PROMPT = Lines in the data below that contain the word "diode" are to be copied.

------ DATA EXCERPTS

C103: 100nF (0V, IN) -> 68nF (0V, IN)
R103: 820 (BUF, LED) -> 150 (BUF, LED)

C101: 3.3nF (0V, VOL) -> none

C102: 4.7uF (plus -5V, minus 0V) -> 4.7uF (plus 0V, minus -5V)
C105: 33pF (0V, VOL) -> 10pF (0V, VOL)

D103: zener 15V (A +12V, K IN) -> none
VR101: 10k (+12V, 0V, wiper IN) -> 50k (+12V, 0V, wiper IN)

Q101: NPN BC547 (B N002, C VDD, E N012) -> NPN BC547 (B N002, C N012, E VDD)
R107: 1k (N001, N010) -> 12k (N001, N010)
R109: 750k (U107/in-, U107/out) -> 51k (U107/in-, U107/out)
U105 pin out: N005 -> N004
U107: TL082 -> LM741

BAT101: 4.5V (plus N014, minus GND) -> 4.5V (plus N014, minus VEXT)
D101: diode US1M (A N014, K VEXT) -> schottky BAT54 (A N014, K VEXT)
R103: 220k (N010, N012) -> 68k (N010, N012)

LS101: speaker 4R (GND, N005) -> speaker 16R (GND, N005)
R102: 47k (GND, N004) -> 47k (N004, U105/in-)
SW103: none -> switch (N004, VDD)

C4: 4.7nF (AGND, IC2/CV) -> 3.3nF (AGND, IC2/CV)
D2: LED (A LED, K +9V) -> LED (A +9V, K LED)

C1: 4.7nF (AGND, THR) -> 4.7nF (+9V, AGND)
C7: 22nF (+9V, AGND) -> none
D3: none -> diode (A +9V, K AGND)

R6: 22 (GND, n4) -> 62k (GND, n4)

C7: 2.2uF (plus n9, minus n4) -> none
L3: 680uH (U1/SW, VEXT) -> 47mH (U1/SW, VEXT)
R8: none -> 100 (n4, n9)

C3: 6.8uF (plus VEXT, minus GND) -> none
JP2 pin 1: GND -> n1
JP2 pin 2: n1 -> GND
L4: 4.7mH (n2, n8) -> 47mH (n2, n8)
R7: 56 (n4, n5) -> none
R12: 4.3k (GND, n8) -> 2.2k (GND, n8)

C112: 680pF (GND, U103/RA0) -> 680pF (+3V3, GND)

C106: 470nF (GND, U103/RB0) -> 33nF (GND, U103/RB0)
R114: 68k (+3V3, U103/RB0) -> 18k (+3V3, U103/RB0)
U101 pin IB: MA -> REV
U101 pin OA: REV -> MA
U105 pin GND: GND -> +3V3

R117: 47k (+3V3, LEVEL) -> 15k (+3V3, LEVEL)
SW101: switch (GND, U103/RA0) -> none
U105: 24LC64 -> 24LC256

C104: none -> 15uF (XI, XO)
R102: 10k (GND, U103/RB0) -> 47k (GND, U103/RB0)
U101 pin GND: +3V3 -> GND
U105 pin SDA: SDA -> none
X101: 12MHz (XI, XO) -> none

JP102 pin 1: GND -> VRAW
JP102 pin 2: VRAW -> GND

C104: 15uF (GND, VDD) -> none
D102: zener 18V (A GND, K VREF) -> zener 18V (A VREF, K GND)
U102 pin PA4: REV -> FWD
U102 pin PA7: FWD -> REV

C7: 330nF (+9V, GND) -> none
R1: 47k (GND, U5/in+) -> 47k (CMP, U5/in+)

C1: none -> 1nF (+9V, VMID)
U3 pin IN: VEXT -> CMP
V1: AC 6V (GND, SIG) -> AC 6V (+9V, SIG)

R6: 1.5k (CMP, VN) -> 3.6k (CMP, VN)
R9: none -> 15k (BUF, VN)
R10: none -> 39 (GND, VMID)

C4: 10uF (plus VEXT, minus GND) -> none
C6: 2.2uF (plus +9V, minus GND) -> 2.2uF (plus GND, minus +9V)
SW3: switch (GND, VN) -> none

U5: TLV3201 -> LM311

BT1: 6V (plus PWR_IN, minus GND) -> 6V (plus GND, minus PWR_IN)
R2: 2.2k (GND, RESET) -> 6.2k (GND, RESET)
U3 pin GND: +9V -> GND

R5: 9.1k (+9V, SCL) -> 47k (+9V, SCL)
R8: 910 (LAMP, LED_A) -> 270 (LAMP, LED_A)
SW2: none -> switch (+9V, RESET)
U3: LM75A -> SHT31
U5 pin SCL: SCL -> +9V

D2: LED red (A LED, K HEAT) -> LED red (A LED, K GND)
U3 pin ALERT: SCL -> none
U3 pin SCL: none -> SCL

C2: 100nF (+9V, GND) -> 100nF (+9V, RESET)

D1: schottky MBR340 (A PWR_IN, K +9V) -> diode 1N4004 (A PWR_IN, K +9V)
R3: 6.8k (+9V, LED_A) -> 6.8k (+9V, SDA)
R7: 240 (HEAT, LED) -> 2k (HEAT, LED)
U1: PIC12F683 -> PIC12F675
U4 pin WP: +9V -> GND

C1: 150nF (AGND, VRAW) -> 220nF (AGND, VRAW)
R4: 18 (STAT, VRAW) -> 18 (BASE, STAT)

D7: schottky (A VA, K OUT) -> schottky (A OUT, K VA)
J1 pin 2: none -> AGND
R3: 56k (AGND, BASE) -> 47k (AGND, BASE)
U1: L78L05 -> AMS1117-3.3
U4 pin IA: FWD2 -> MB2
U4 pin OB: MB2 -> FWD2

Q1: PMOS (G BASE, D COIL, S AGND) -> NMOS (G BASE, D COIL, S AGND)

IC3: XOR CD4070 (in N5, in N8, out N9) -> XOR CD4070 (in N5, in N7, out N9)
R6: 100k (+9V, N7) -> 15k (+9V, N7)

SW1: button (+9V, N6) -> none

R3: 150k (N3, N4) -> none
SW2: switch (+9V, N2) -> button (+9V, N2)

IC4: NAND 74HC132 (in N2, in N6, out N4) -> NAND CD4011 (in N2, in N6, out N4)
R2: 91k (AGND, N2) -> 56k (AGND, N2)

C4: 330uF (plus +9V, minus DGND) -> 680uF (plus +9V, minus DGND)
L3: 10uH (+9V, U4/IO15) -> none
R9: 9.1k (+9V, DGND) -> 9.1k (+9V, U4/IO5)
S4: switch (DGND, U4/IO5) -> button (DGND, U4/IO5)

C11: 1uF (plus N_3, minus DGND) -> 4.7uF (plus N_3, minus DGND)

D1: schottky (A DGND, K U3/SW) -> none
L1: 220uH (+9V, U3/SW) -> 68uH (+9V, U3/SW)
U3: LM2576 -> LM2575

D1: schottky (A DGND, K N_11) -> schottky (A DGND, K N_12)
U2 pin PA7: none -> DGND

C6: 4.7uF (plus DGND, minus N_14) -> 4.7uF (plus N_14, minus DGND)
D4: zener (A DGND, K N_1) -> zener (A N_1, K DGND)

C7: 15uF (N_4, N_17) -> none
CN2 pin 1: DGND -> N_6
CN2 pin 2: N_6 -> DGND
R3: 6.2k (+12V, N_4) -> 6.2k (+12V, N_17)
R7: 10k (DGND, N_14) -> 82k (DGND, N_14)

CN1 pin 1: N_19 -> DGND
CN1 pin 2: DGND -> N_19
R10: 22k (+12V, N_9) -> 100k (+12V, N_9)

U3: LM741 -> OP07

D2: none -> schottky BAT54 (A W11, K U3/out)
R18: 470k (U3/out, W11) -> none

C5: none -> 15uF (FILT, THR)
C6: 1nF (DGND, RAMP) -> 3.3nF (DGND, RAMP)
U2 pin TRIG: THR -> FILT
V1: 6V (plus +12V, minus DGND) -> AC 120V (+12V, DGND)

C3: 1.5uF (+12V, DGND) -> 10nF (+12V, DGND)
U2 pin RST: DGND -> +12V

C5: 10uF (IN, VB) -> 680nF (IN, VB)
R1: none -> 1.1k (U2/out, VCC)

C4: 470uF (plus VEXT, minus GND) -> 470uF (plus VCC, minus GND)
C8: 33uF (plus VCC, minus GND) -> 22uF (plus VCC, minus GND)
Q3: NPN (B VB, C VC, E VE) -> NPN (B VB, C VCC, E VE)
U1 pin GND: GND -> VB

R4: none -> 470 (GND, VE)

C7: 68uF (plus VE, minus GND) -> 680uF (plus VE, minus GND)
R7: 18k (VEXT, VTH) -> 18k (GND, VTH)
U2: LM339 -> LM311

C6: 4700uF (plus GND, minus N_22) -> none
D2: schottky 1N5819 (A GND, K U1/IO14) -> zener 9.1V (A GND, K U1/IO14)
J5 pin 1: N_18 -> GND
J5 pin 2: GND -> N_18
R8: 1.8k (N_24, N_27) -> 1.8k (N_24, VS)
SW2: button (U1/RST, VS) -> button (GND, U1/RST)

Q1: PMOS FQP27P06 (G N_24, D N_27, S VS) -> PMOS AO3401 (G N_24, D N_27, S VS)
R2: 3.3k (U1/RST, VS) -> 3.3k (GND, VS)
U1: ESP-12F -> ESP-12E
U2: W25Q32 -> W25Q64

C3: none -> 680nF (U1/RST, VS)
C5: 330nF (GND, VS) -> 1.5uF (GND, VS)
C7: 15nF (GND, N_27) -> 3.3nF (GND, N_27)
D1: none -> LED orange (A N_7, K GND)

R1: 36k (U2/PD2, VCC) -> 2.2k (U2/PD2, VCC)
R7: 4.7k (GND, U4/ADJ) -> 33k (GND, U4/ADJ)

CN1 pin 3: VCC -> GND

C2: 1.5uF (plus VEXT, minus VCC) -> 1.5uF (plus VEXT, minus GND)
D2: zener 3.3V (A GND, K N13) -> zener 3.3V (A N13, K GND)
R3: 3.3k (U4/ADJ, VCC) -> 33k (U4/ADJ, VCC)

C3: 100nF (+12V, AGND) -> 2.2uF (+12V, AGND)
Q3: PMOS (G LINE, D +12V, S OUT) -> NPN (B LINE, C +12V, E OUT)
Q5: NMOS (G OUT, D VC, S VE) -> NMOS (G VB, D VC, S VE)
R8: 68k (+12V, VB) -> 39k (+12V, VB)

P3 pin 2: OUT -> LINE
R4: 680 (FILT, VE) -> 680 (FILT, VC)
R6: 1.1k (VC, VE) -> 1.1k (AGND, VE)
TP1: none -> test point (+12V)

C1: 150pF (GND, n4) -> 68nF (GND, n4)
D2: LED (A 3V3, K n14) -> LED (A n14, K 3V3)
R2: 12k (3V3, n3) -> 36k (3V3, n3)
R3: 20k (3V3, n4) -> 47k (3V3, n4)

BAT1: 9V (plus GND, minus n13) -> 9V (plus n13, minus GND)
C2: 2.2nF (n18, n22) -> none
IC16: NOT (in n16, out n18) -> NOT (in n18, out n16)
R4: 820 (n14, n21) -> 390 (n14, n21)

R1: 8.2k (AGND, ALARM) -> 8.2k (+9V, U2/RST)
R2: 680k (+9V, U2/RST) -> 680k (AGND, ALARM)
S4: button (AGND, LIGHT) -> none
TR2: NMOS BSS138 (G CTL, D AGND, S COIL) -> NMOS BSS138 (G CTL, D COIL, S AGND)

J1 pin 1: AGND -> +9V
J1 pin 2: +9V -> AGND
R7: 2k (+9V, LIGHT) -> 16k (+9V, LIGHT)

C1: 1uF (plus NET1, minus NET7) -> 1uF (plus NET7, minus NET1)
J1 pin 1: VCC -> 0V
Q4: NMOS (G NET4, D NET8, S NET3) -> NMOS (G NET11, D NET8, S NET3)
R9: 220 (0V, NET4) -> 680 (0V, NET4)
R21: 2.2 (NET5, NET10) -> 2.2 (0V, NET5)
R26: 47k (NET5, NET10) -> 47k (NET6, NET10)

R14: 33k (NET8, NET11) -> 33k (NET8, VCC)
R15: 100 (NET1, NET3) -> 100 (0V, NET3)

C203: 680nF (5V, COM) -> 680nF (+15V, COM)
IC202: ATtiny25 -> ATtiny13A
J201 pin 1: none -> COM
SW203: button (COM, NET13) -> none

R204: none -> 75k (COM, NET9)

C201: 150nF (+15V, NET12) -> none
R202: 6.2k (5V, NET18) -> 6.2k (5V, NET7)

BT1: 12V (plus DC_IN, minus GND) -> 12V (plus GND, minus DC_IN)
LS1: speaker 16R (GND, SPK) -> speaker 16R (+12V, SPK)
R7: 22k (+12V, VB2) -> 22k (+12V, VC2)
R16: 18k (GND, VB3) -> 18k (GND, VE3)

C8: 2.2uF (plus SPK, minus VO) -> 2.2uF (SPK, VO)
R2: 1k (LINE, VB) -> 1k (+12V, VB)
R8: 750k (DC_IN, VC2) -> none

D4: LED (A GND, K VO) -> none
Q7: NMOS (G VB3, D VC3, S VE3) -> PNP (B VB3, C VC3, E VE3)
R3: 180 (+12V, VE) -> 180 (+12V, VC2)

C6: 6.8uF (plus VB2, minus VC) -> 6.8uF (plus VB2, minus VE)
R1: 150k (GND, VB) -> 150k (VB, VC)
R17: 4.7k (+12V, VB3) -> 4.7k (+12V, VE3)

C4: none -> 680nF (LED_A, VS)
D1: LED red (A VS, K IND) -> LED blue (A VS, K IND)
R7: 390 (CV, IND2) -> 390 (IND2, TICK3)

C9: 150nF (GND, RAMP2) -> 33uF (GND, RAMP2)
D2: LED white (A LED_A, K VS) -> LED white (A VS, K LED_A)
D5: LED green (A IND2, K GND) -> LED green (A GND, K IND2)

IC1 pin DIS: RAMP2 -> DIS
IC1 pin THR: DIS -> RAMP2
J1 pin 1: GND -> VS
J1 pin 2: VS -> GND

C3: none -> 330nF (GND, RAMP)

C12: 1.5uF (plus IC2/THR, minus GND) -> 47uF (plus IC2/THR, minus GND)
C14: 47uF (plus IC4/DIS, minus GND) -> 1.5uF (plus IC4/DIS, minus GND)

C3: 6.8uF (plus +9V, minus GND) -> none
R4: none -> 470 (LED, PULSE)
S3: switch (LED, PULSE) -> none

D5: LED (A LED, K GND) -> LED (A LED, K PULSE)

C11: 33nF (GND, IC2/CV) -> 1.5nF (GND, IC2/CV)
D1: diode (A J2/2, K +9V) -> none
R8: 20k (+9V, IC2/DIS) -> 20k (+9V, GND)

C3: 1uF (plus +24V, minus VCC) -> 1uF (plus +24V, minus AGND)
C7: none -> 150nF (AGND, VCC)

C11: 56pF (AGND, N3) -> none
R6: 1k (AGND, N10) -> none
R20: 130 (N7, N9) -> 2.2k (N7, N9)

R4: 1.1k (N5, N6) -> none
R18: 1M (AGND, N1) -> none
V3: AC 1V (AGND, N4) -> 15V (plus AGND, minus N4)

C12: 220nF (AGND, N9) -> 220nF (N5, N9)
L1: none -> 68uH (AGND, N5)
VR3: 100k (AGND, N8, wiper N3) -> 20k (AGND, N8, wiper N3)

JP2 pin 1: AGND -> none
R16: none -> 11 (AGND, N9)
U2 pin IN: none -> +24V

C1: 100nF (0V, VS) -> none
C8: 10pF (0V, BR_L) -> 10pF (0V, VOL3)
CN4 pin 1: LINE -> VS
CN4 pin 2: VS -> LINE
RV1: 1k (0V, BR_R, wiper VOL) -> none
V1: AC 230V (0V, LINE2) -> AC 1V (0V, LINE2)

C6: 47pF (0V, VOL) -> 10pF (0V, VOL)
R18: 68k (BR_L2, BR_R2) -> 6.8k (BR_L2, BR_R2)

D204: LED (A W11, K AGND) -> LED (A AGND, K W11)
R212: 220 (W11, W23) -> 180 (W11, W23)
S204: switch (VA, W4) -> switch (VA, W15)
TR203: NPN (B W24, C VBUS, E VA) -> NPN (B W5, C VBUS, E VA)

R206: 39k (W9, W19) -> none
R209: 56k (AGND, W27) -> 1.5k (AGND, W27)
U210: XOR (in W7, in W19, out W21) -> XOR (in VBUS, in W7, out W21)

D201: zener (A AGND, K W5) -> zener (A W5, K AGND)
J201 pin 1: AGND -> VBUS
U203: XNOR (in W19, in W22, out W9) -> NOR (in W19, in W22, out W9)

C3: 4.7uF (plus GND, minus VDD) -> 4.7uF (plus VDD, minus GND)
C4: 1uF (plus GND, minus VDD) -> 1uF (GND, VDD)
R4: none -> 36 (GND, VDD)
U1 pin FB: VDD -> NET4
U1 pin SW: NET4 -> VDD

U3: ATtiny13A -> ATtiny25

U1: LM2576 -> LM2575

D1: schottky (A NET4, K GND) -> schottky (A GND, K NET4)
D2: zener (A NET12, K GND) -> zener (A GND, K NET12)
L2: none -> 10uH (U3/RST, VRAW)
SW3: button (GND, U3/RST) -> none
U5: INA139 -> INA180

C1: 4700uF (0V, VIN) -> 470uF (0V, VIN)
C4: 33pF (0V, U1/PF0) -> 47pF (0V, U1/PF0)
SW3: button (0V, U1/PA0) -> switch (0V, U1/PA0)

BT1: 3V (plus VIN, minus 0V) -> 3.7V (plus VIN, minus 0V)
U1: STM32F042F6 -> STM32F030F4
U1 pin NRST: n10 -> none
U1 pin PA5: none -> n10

------------

REPLY TO THE EXERCISE =
D101: diode US1M (A N014, K VEXT) -> schottky BAT54 (A N014, K VEXT)
D3: none -> diode (A +9V, K AGND)
D1: schottky MBR340 (A PWR_IN, K +9V) -> diode 1N4004 (A PWR_IN, K +9V)
D1: diode (A J2/2, K +9V) -> none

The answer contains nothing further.